■ **What this task involves**
Copy everything in the data below exactly except the pictures.
=-=-=
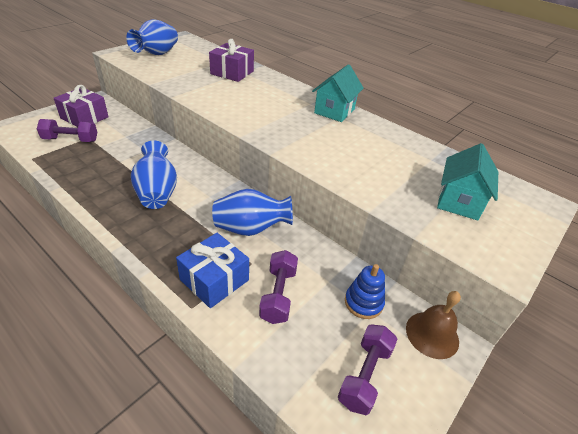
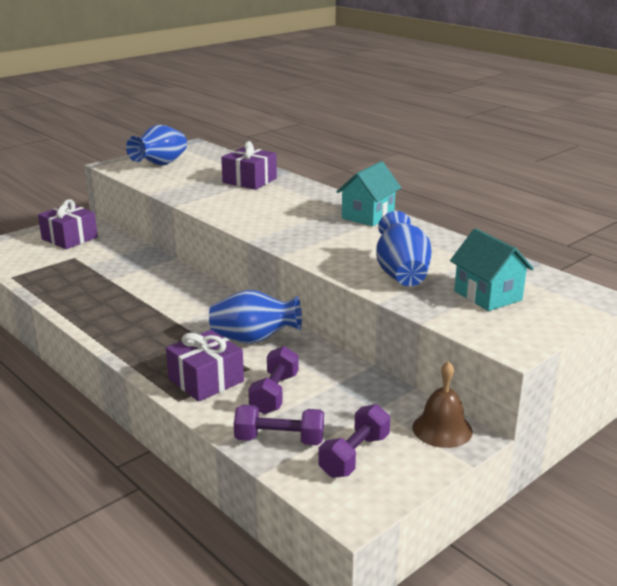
camera: 10 degrees right, 15 degrees down
purple dumbbell [37,119,98,142] -> purple dumbbell moved to [234,405,324,445]
blue vase [131,140,177,209] -> blue vase moved to [376,211,432,286]
blue gift [176,233,249,308] -> purple gift [166,330,244,402]
blue stacking toy [345,264,385,319] -> none
turquoise house [437,143,498,220] -> turquoise house turned 60 degrees counterclockwise [450,228,534,311]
=-=-=
■ **Answer below**
camera: 10 degrees right, 15 degrees down
purple dumbbell [37,119,98,142] -> purple dumbbell moved to [234,405,324,445]
blue vase [131,140,177,209] -> blue vase moved to [376,211,432,286]
blue gift [176,233,249,308] -> purple gift [166,330,244,402]
blue stacking toy [345,264,385,319] -> none
turquoise house [437,143,498,220] -> turquoise house turned 60 degrees counterclockwise [450,228,534,311]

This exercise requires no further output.